**EXERCISE OBJECTIVE**
Write out again, word for word, the lines below from the line that holds "none -> yellow 1x2 plate [76,152,118,195]" through the line that holds "tan 1x1 plate [406,175,452,219]", omitting pictures.

**DATA SHOWN**
•••••

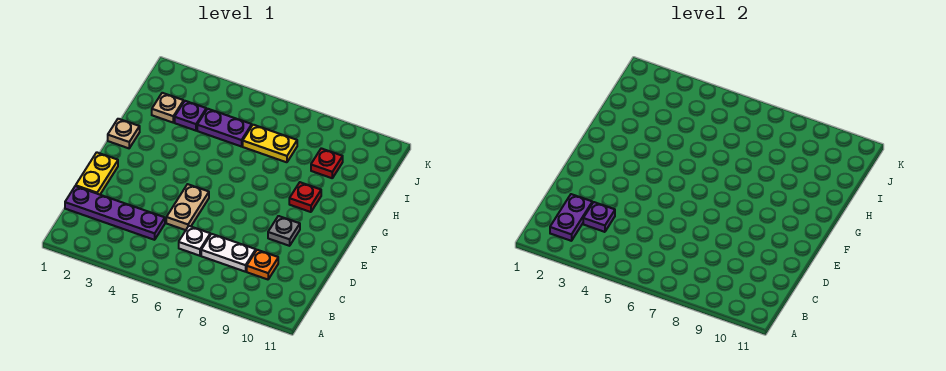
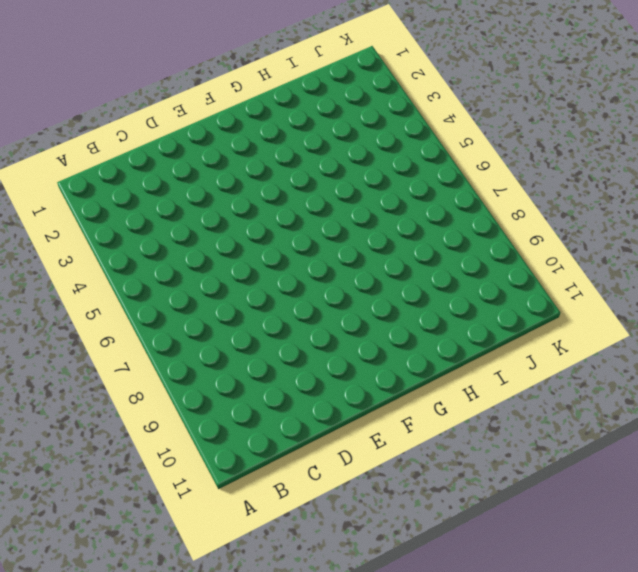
none -> purple 1x4 plate [65,186,165,240]
none -> white 1x1 plate [179,226,210,256]
none -> white 1x2 plate [201,234,256,272]

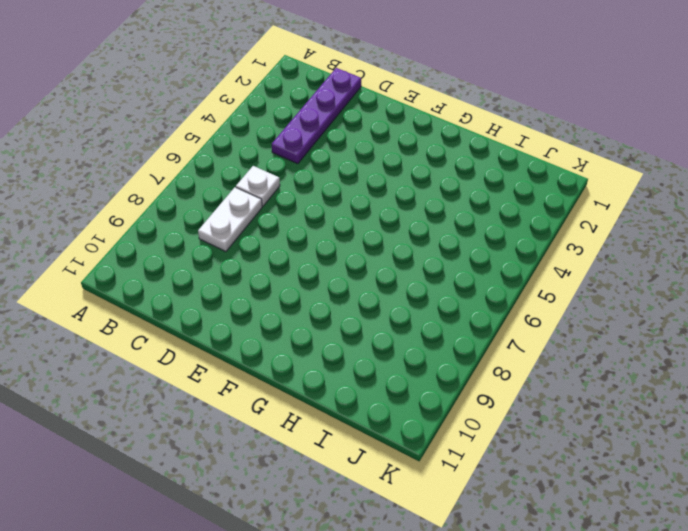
none -> orange 1x1 plate [247,250,278,279]
none -> yellow 1x2 plate [76,152,118,195]
none -> tan 1x2 plate [166,184,209,230]

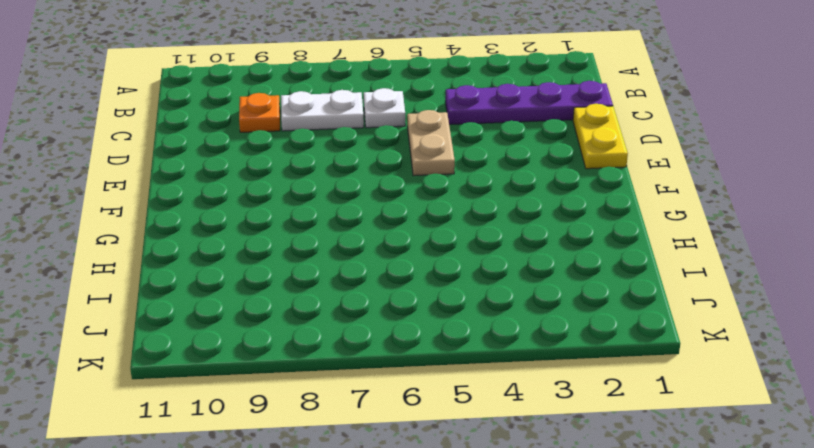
none -> grey 1x1 plate [268,216,300,246]
none -> tan 1x1 plate [108,119,140,148]
none -> red 1x1 plate [289,182,321,212]

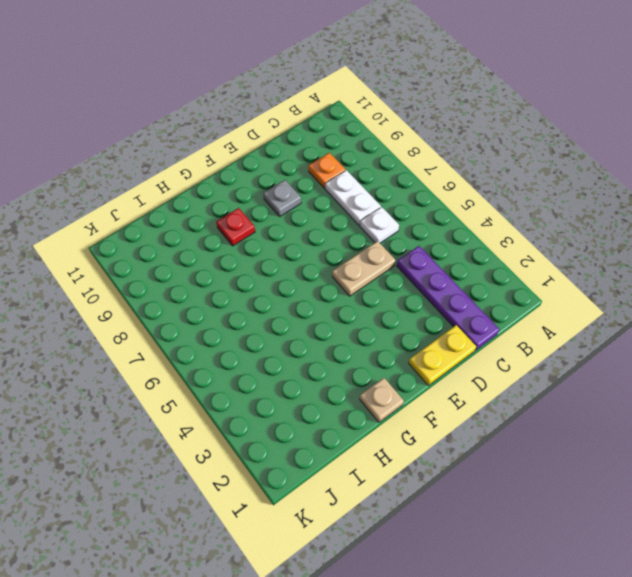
none -> tan 1x1 plate [152,93,184,122]
none -> purple 1x1 plate [175,101,206,131]
none -> purple 1x2 plate [197,109,252,147]

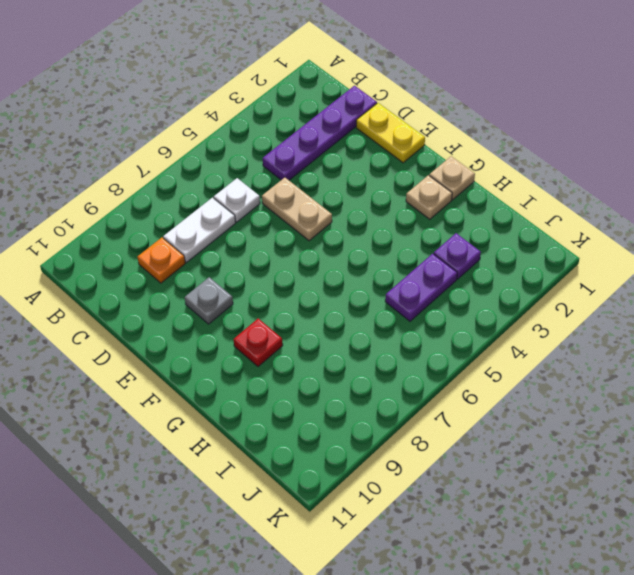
tan 1x1 plate [406,175,452,219] -> tan 1x1 plate moved to [152,93,184,122]
none -> yellow 1x2 plate [243,125,297,162]
none -> red 1x1 plate [311,148,343,178]
none -> purple 1x2 plate [550,194,592,241]

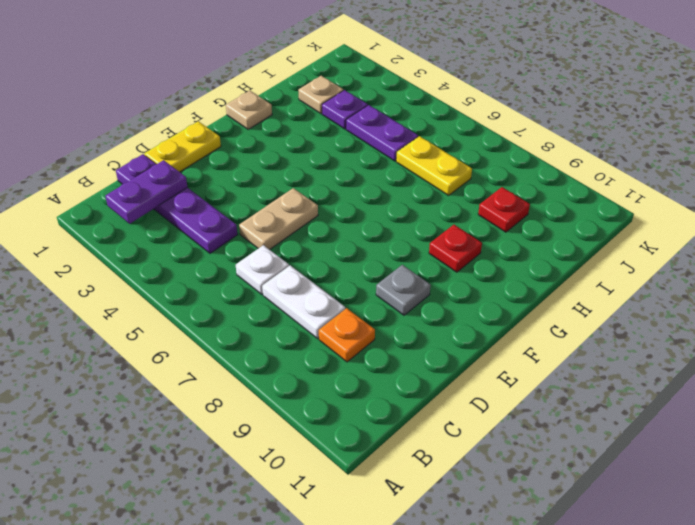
none -> purple 1x1 plate [583,202,615,232]

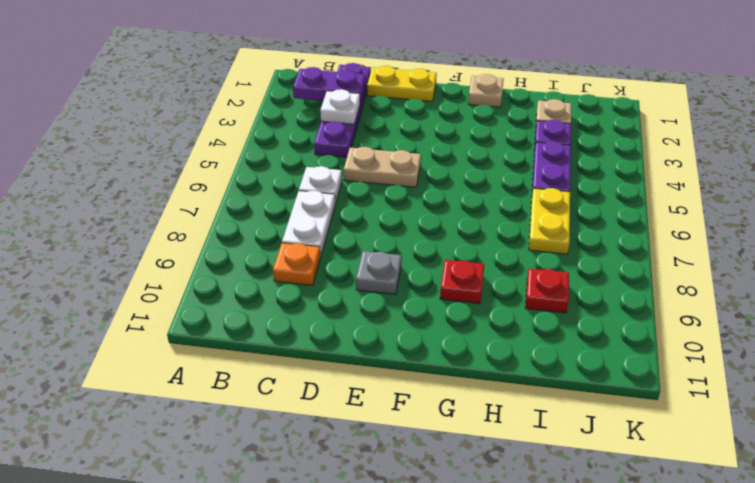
white 1x1 plate [320,89,360,124] -> purple 1x1 plate [583,202,615,232]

•••••

**WRITTEN RESPONSE**
none -> yellow 1x2 plate [76,152,118,195]
none -> tan 1x2 plate [166,184,209,230]

none -> grey 1x1 plate [268,216,300,246]
none -> tan 1x1 plate [108,119,140,148]
none -> red 1x1 plate [289,182,321,212]

none -> tan 1x1 plate [152,93,184,122]
none -> purple 1x1 plate [175,101,206,131]
none -> purple 1x2 plate [197,109,252,147]

tan 1x1 plate [406,175,452,219] -> tan 1x1 plate moved to [152,93,184,122]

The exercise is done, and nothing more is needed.